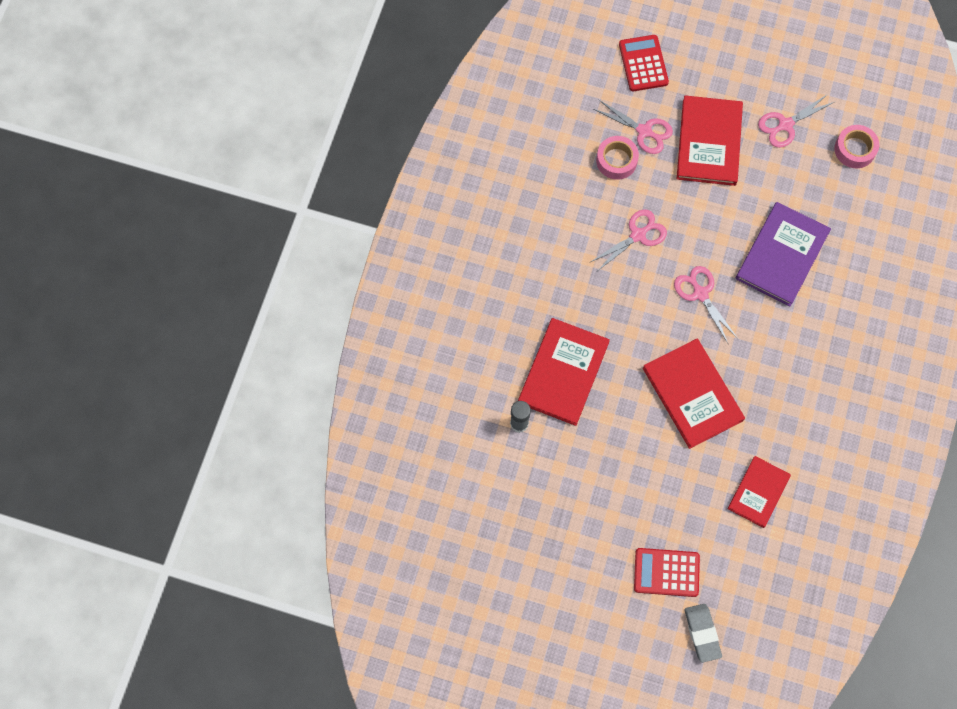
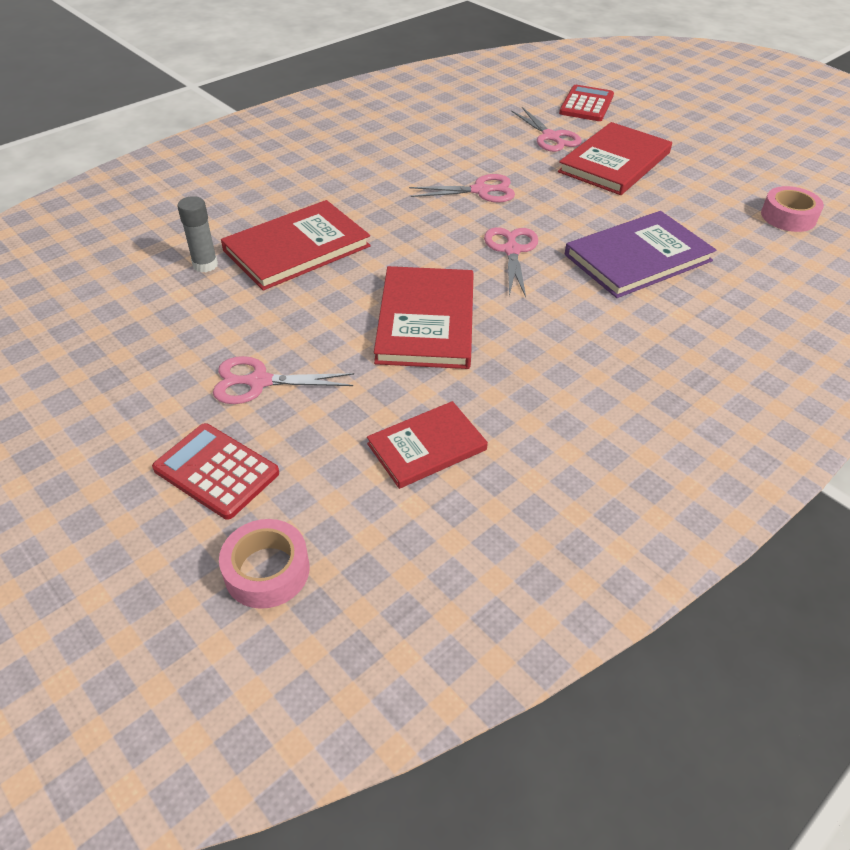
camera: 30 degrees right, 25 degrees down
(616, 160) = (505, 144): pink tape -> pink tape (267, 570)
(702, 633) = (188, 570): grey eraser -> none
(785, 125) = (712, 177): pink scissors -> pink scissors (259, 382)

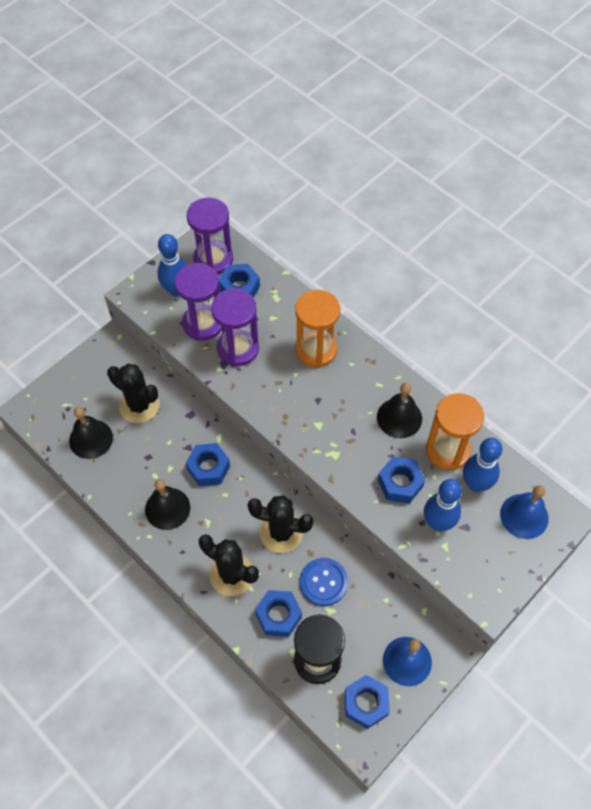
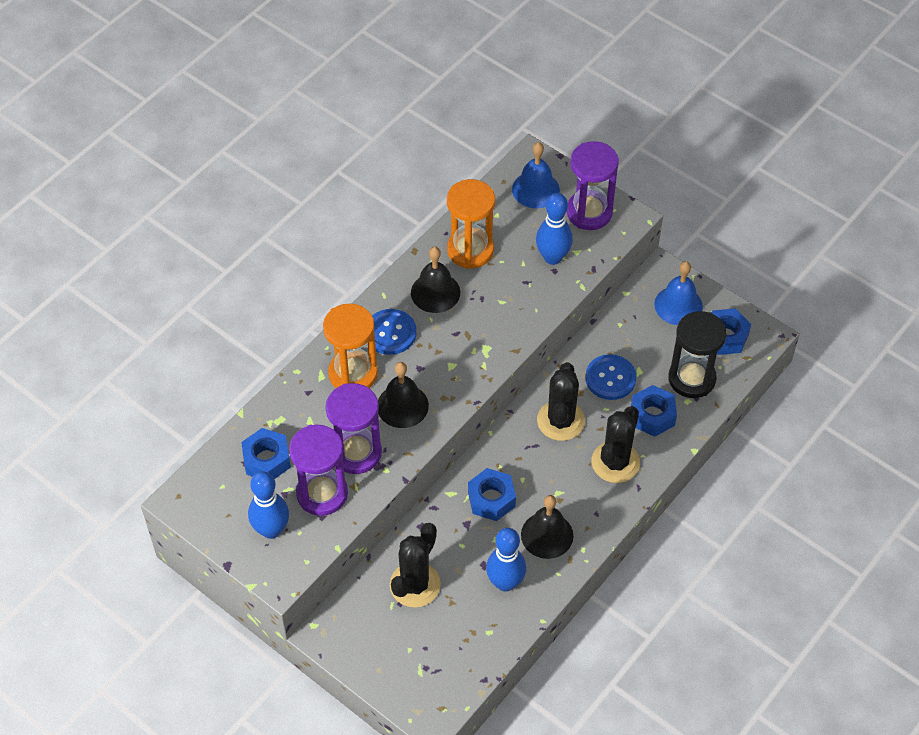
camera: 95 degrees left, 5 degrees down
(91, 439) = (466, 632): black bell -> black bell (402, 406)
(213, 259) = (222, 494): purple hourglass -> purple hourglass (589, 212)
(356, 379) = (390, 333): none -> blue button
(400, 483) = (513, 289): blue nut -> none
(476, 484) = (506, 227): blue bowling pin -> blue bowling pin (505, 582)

EXERCISE DETAILS: Your copy should match the entries above exactly and contain no pictures.

SOLUTION TO THE PROBLEM:
camera: 30 degrees right, 25 degrees down
(616, 160) = (505, 144): pink tape -> pink tape (267, 570)
(702, 633) = (188, 570): grey eraser -> none
(785, 125) = (712, 177): pink scissors -> pink scissors (259, 382)

camera: 95 degrees left, 5 degrees down
(91, 439) = (466, 632): black bell -> black bell (402, 406)
(213, 259) = (222, 494): purple hourglass -> purple hourglass (589, 212)
(356, 379) = (390, 333): none -> blue button
(400, 483) = (513, 289): blue nut -> none
(476, 484) = (506, 227): blue bowling pin -> blue bowling pin (505, 582)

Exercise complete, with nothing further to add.